◆ **Work to be completed**
The lines running from the one that contains "TP3: none -> test point (W6)" to the end of the records below are what to reproduce, exactly and without pictures.

----- Exercise materials

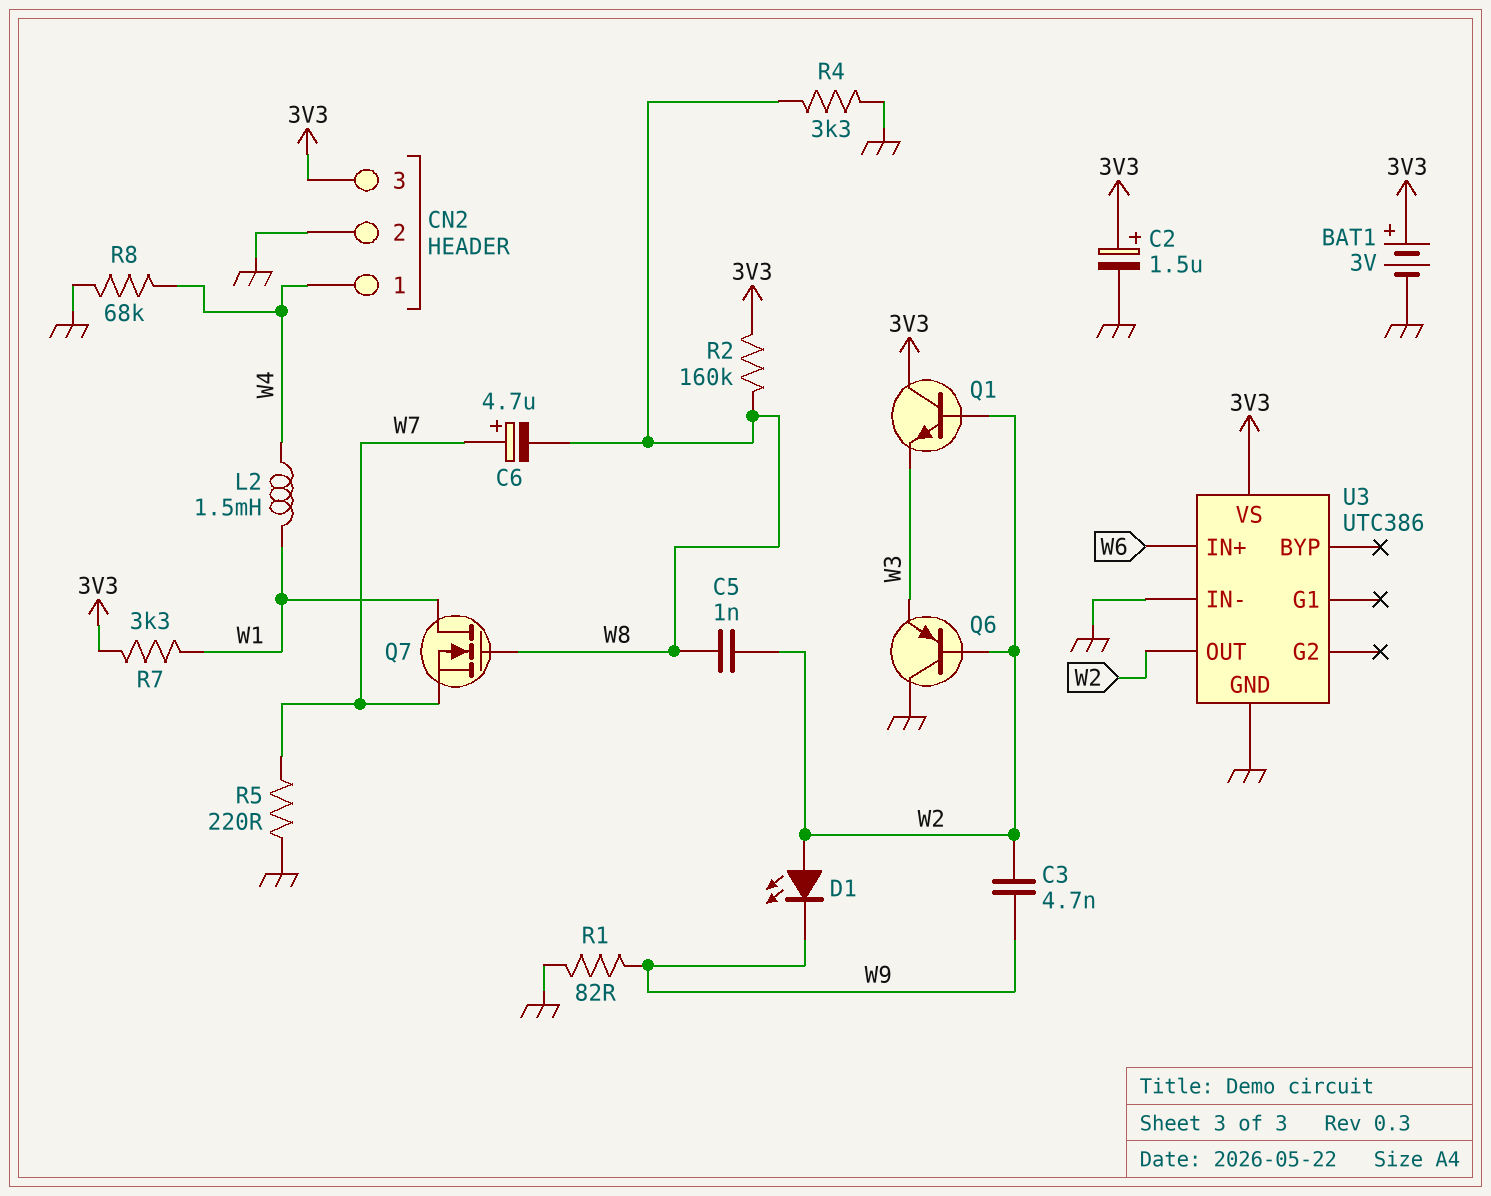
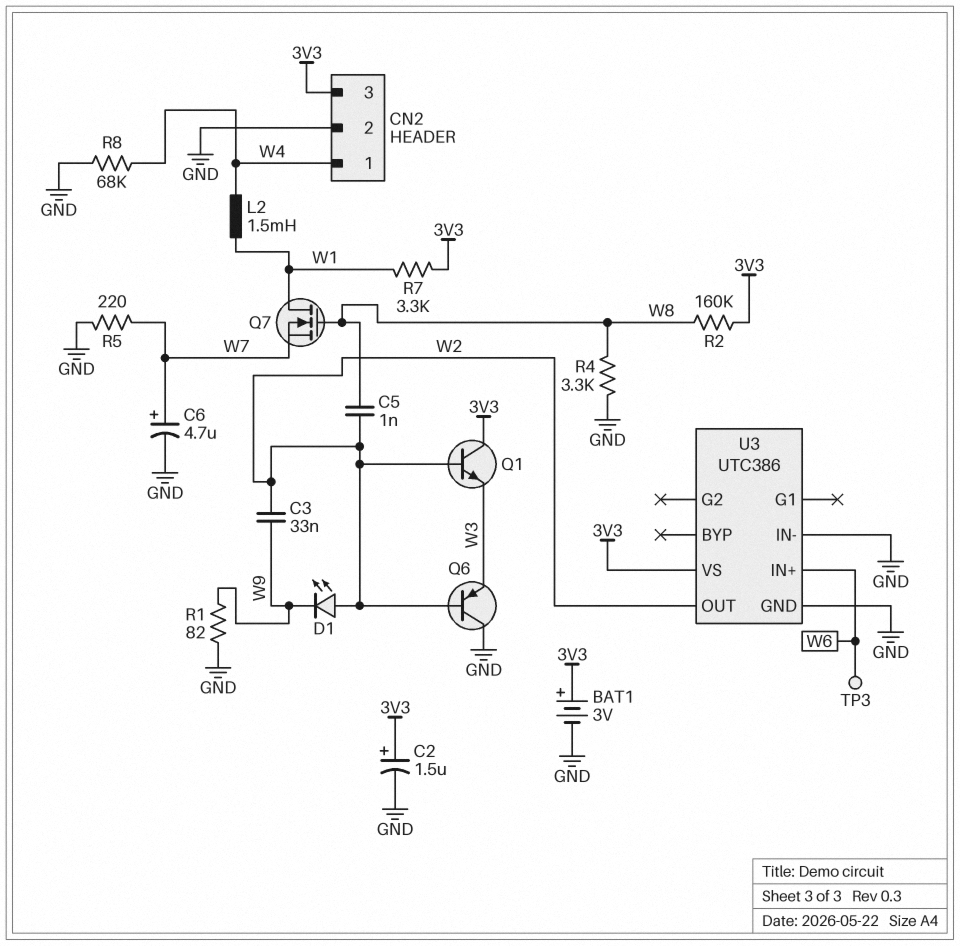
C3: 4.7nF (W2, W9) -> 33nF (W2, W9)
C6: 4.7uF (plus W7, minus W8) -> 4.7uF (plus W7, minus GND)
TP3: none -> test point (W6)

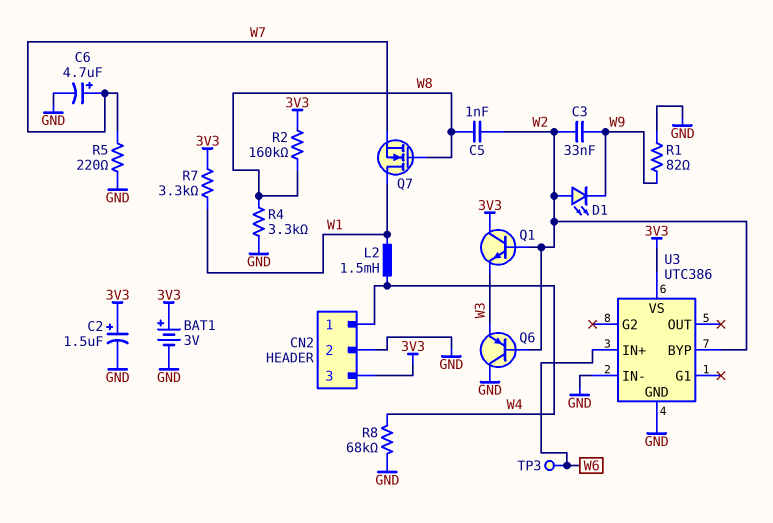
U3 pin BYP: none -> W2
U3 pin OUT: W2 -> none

----------

◆ **Reply**
TP3: none -> test point (W6)

U3 pin BYP: none -> W2
U3 pin OUT: W2 -> none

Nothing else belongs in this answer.